* start Records supplied *
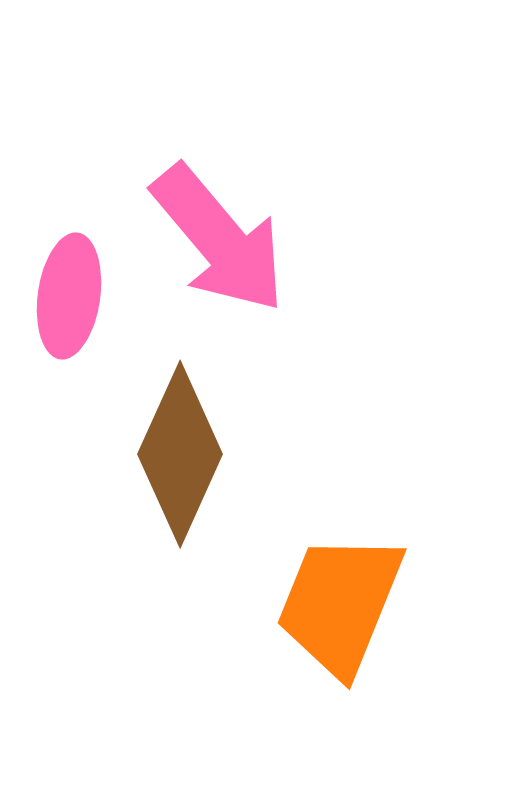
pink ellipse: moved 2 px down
* end Records supplied *
* start Records supplied *
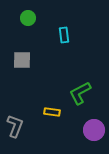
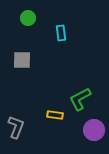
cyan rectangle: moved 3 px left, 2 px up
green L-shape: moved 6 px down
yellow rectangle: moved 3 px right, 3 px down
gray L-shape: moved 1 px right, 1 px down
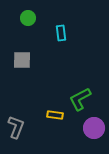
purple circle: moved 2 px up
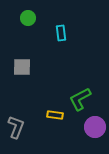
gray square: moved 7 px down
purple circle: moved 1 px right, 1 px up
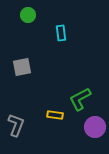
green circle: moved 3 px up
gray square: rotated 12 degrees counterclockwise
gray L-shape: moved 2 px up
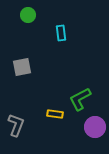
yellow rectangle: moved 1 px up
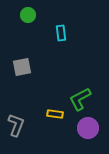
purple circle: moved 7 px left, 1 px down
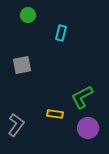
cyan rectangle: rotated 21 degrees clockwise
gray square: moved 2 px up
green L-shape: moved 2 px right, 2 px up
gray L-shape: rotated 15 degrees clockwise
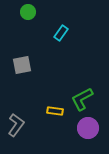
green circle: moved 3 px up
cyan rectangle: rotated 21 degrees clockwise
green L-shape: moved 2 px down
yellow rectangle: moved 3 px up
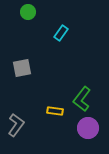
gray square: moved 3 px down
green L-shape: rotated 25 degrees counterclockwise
* end Records supplied *
**Work to be completed**
Rewrite the data as a numbered list, from the line with "purple circle: moved 7 px left, 1 px down" to the line with "gray L-shape: rotated 15 degrees clockwise", including both of those lines. Omit blank lines and leave out the pictures.

**Solution**
1. purple circle: moved 7 px left, 1 px down
2. cyan rectangle: rotated 21 degrees clockwise
3. gray square: moved 2 px up
4. green L-shape: moved 2 px right, 2 px up
5. gray L-shape: rotated 15 degrees clockwise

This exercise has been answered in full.